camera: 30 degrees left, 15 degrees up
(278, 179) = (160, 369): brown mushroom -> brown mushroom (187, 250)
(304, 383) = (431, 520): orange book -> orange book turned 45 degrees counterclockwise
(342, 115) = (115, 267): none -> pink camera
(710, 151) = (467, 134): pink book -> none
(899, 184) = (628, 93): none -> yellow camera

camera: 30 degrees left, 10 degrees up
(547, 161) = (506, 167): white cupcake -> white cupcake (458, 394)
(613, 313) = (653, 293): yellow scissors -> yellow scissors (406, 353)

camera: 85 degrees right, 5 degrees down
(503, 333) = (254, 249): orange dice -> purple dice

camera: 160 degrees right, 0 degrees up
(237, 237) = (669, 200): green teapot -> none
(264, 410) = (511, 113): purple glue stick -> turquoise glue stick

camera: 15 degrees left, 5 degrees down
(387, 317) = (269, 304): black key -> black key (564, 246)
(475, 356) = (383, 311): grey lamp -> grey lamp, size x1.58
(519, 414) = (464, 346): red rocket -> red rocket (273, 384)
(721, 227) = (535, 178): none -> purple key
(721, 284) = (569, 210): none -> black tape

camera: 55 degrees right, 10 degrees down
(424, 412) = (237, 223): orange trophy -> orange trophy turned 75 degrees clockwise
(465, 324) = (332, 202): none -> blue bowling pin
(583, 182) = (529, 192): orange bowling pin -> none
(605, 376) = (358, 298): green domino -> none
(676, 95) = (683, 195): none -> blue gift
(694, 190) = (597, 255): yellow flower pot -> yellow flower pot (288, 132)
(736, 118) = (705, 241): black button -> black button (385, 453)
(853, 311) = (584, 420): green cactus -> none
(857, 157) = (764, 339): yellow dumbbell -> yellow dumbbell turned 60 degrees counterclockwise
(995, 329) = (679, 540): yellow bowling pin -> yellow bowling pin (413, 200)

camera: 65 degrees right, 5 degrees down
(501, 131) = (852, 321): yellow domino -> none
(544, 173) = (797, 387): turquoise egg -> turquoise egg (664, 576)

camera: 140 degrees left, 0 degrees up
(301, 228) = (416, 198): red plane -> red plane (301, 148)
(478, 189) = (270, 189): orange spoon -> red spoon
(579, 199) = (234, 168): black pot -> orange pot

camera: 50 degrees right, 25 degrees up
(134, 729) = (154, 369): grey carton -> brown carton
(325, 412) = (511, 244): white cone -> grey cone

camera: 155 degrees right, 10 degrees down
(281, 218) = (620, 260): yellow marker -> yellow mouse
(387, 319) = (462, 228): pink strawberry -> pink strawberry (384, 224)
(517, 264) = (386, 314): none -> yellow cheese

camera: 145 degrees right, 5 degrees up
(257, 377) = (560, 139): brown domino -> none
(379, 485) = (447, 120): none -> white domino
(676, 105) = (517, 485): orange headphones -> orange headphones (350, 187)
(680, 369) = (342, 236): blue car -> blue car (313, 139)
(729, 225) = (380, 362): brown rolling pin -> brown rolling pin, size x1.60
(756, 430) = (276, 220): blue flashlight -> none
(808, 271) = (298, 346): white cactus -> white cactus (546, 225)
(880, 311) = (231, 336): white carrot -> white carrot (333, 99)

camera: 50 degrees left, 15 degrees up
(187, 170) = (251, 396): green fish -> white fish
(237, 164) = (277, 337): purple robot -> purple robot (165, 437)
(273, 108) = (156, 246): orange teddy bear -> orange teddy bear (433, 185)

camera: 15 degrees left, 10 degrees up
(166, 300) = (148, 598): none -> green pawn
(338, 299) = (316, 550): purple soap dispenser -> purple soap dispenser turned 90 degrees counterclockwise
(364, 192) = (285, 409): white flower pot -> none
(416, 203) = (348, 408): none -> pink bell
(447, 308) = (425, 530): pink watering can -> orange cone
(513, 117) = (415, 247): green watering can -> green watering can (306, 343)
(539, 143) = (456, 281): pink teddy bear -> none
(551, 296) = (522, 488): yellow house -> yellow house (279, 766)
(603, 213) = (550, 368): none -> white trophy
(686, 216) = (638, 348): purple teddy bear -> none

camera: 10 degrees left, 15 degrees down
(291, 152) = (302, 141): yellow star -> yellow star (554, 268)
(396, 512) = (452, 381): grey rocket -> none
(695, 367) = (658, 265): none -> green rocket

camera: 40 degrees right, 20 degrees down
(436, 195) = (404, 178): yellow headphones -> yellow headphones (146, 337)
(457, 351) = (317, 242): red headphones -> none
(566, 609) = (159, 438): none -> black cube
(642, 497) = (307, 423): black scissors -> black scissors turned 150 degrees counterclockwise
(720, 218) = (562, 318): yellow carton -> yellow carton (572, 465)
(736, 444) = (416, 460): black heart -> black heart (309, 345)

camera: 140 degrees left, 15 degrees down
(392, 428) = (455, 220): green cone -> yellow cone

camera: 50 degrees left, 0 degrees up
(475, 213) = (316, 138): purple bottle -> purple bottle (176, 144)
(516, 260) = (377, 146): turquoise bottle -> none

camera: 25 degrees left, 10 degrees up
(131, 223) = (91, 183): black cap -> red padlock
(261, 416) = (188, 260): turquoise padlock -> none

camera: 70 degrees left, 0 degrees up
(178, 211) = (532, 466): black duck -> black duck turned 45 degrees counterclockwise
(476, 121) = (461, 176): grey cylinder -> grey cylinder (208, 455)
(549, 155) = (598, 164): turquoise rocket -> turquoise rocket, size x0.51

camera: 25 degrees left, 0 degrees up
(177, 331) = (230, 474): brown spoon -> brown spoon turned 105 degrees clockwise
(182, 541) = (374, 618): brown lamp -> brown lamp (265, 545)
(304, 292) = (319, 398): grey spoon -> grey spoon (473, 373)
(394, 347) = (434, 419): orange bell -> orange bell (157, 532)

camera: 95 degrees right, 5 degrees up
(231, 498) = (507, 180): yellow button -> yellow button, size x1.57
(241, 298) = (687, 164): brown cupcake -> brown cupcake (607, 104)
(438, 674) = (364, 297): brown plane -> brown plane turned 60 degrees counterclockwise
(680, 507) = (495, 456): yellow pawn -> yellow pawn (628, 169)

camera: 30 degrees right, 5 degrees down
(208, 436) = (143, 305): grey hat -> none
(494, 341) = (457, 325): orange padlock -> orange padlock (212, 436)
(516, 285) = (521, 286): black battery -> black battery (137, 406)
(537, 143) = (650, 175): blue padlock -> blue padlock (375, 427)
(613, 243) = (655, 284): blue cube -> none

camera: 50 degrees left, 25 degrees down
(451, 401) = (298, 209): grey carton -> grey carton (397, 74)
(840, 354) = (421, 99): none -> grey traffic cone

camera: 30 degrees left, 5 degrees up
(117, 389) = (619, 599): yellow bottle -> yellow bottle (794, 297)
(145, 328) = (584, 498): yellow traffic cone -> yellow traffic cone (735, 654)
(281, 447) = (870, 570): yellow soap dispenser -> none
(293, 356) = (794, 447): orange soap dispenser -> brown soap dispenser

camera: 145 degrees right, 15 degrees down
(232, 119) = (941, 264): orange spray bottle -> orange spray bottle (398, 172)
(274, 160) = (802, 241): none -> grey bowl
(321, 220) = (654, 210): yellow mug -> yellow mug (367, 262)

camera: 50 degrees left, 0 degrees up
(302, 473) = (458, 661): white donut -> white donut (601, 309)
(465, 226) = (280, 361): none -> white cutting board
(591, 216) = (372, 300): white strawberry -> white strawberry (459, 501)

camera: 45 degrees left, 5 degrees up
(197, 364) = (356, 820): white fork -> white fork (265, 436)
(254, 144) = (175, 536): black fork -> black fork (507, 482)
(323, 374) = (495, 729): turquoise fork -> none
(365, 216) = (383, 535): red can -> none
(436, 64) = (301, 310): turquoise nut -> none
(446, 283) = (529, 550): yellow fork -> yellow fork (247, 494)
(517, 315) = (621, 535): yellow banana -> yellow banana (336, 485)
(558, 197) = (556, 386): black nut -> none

=== Work request ===
Only the lines above from the one with "(721, 227) = (535, 178): none -> purple key" up to and including the one with "(379, 485) = (447, 120): none -> white domino" should be repeated, exactly as written.

=== Your solution ===
(721, 227) = (535, 178): none -> purple key
(721, 284) = (569, 210): none -> black tape

camera: 55 degrees right, 10 degrees down
(424, 412) = (237, 223): orange trophy -> orange trophy turned 75 degrees clockwise
(465, 324) = (332, 202): none -> blue bowling pin
(583, 182) = (529, 192): orange bowling pin -> none
(605, 376) = (358, 298): green domino -> none
(676, 95) = (683, 195): none -> blue gift
(694, 190) = (597, 255): yellow flower pot -> yellow flower pot (288, 132)
(736, 118) = (705, 241): black button -> black button (385, 453)
(853, 311) = (584, 420): green cactus -> none
(857, 157) = (764, 339): yellow dumbbell -> yellow dumbbell turned 60 degrees counterclockwise
(995, 329) = (679, 540): yellow bowling pin -> yellow bowling pin (413, 200)

camera: 65 degrees right, 5 degrees down
(501, 131) = (852, 321): yellow domino -> none
(544, 173) = (797, 387): turquoise egg -> turquoise egg (664, 576)

camera: 140 degrees left, 0 degrees up
(301, 228) = (416, 198): red plane -> red plane (301, 148)
(478, 189) = (270, 189): orange spoon -> red spoon
(579, 199) = (234, 168): black pot -> orange pot

camera: 50 degrees right, 25 degrees up
(134, 729) = (154, 369): grey carton -> brown carton
(325, 412) = (511, 244): white cone -> grey cone

camera: 155 degrees right, 10 degrees down
(281, 218) = (620, 260): yellow marker -> yellow mouse
(387, 319) = (462, 228): pink strawberry -> pink strawberry (384, 224)
(517, 264) = (386, 314): none -> yellow cheese

camera: 145 degrees right, 5 degrees up
(257, 377) = (560, 139): brown domino -> none
(379, 485) = (447, 120): none -> white domino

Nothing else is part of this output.